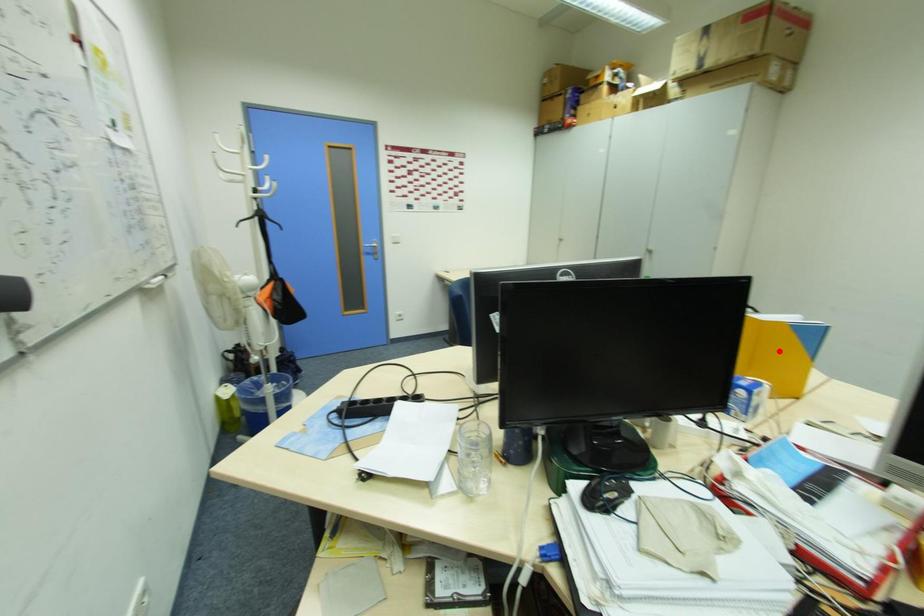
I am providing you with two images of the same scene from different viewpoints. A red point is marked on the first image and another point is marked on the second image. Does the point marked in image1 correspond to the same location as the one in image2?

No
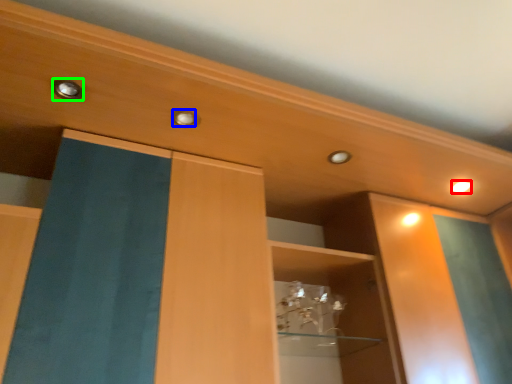
Question: Based on their relative distances, which object is farther from lighting (highlighted by a red box)? Choose from knob (highlighted by a blue box) and knob (highlighted by a green box).

Choices:
 (A) knob
 (B) knob

Answer: (B)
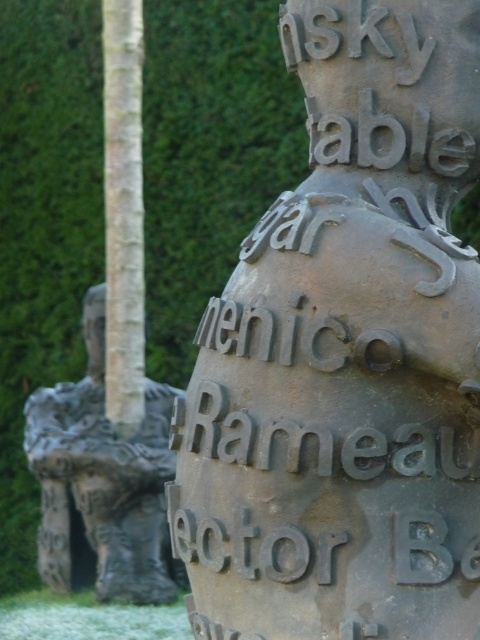
You are examining the metallic sculpture and notice two points marked on its surface at coordinates point (205, 458) and point (109, 440). From your perspective, which point appears closer to you?

Point (205, 458) is closer to the camera than point (109, 440).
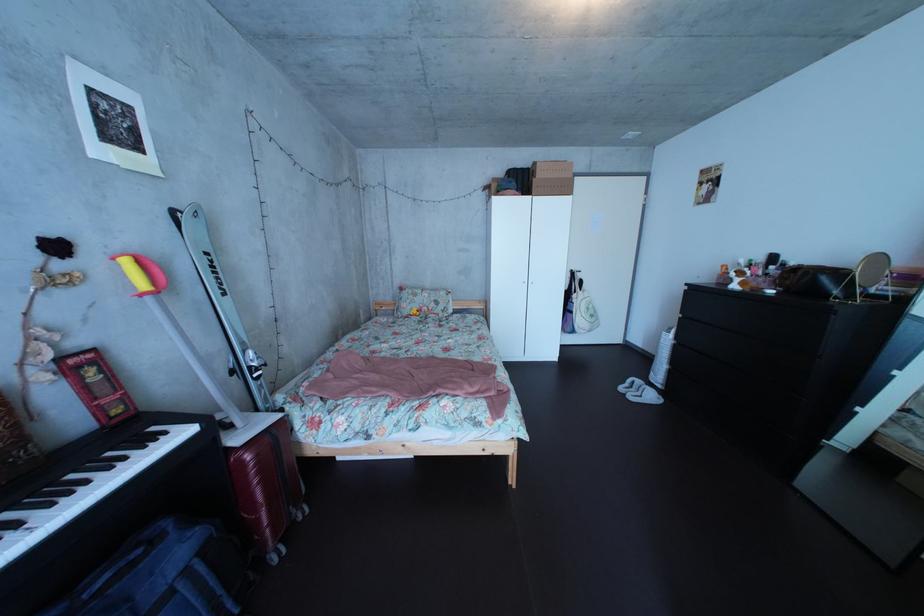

- **Problem**: Copy the lines above with every "knob" replaced by "handle" and nothing else changed. Leave the pictures out.

- **Task result**:
I am providing you with two images of the same scene from different viewpoints. A red point is marked on the first image and another point is marked on the second image. Does the point marked in image1 correspond to the same location as the one in image2?

No
Question: Based on their relative distances, which object is farther from lighting (highlighted by a red box)? Choose from handle (highlighted by a blue box) and handle (highlighted by a green box).

Choices:
 (A) handle
 (B) handle

Answer: (B)
You are examining the metallic sculpture and notice two points marked on its surface at coordinates point (205, 458) and point (109, 440). From your perspective, which point appears closer to you?

Point (205, 458) is closer to the camera than point (109, 440).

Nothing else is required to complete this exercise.